* **Material provided**

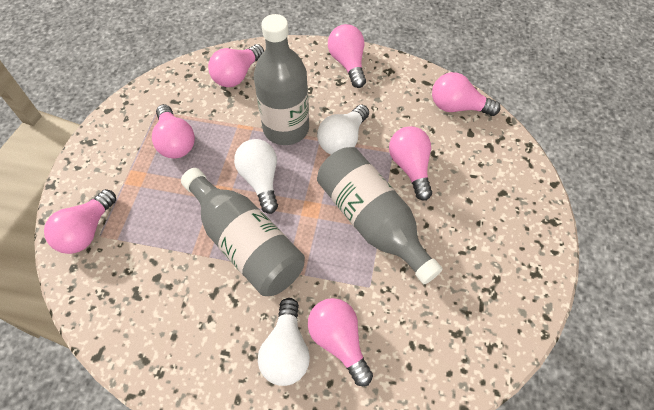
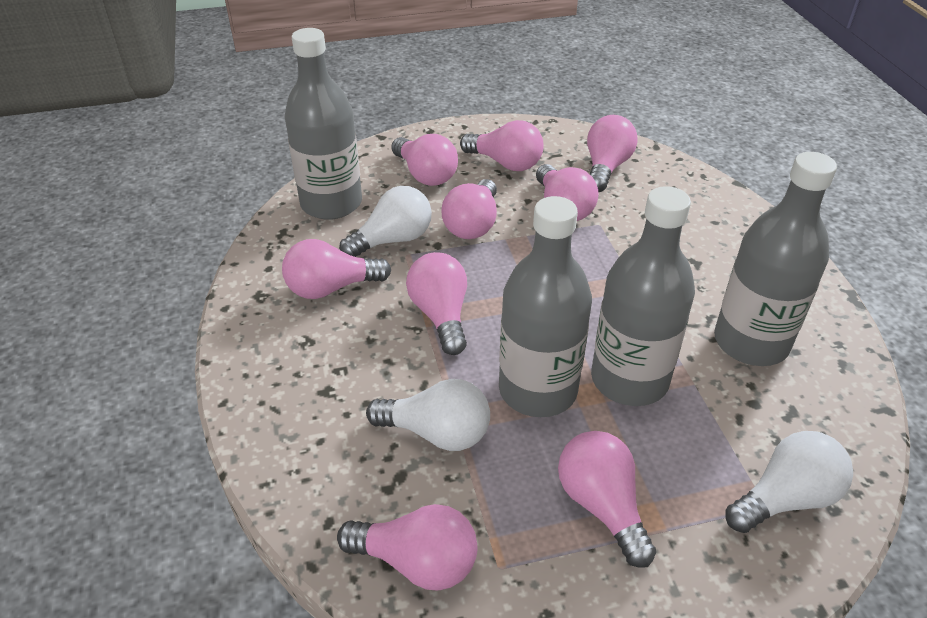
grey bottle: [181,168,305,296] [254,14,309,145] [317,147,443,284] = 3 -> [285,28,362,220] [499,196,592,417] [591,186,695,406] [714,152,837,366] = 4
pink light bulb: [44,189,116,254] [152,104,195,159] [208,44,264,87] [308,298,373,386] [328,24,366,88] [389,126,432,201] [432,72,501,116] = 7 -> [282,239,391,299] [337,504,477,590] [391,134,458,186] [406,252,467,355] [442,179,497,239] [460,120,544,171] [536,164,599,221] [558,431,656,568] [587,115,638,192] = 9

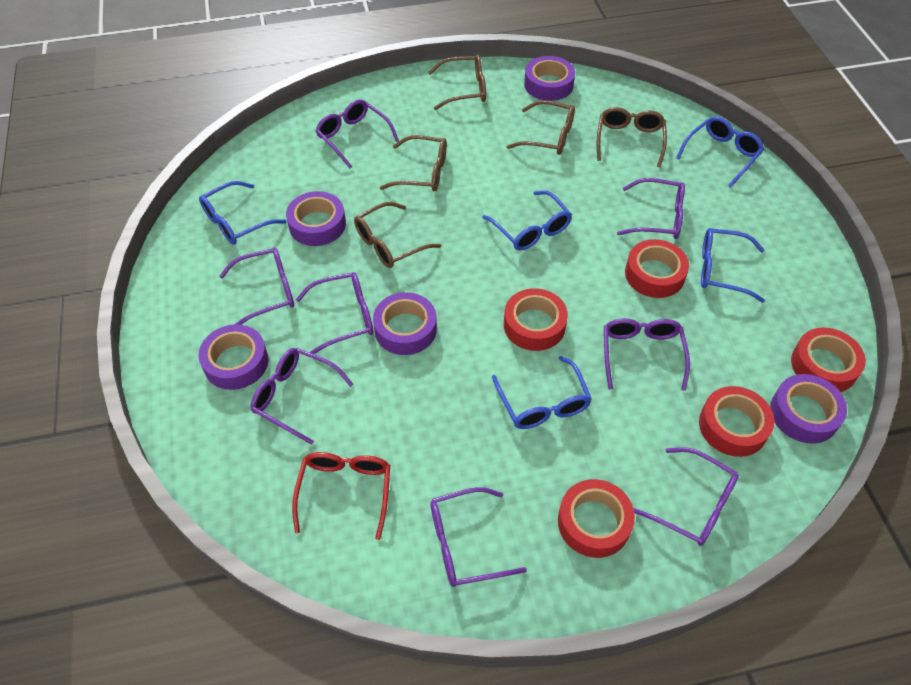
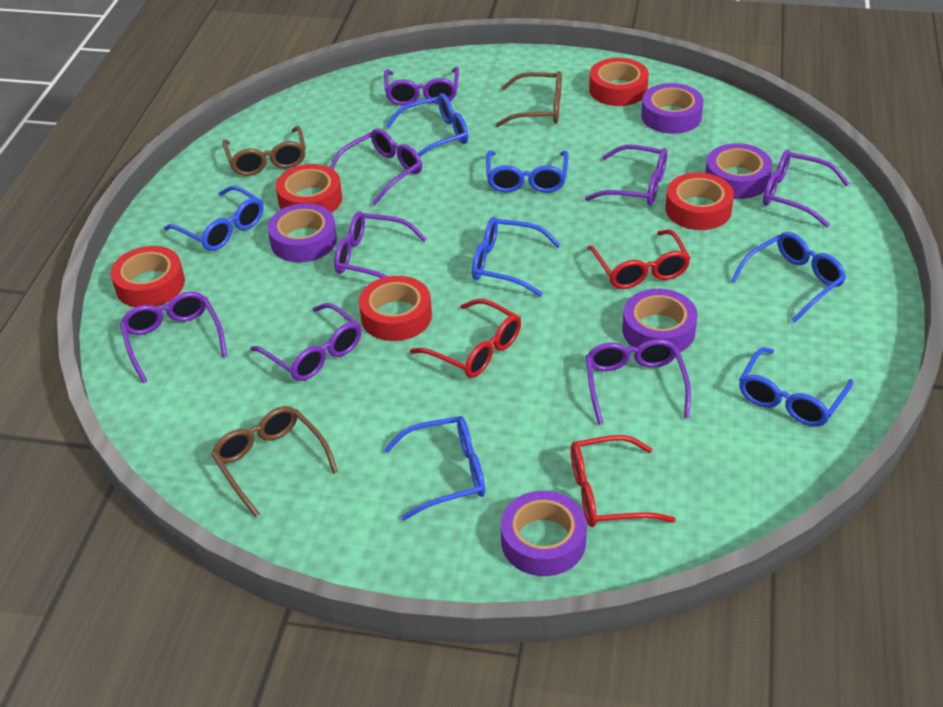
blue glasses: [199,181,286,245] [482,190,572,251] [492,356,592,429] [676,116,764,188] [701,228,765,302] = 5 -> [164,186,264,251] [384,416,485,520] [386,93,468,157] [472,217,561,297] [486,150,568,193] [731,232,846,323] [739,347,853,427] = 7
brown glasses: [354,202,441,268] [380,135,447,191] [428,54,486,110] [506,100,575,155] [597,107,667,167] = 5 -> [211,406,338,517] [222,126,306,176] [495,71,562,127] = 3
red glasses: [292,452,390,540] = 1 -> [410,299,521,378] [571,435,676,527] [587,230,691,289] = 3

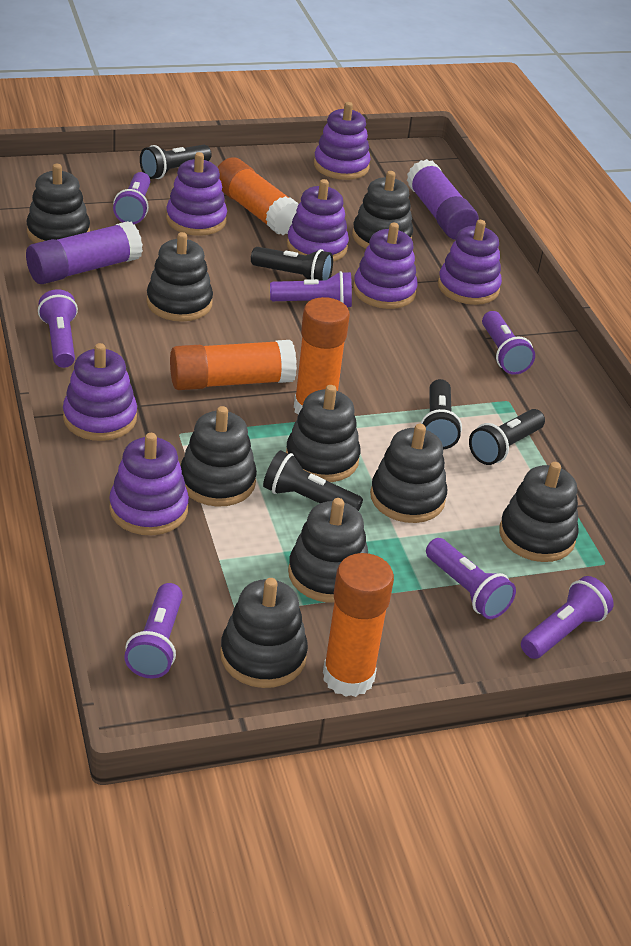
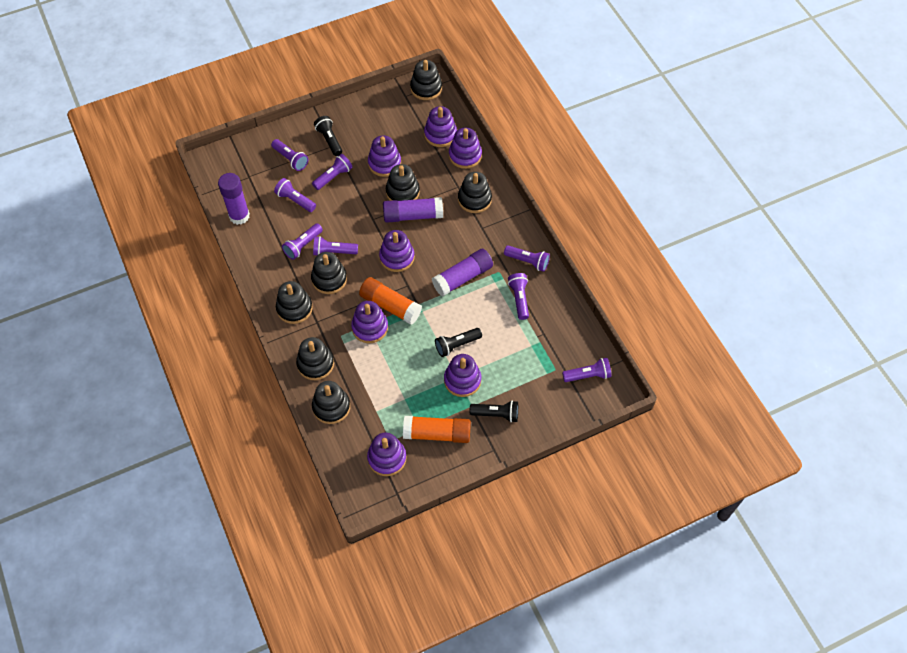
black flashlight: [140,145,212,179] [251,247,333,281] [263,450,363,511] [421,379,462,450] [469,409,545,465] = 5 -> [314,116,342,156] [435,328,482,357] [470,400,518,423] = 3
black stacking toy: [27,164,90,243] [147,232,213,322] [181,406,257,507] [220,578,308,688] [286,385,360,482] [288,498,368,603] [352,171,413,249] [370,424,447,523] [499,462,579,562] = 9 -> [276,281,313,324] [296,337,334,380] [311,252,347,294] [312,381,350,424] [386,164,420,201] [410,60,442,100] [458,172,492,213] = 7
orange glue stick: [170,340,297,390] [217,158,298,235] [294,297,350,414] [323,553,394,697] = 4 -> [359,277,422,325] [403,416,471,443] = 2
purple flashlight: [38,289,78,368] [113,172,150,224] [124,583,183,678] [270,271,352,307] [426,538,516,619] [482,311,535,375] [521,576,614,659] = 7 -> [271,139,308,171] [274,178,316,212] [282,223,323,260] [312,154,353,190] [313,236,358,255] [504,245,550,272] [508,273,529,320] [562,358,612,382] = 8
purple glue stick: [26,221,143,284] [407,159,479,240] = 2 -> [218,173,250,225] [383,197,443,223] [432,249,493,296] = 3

...

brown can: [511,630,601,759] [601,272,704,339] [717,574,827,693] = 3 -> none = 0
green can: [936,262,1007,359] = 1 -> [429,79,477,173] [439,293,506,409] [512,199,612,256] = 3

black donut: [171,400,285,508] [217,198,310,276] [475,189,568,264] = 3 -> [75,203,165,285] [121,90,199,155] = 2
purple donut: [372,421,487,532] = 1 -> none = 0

* **Prompt**
Look above for the line with "red glasses: [292,452,390,540]", then print it and each line after it down to and including the line with "black flashlight: [140,145,212,179]". Leave out the pictures and keep the wording exact.

* **Response below**
red glasses: [292,452,390,540] = 1 -> [410,299,521,378] [571,435,676,527] [587,230,691,289] = 3

black flashlight: [140,145,212,179] [251,247,333,281] [263,450,363,511] [421,379,462,450] [469,409,545,465] = 5 -> [314,116,342,156] [435,328,482,357] [470,400,518,423] = 3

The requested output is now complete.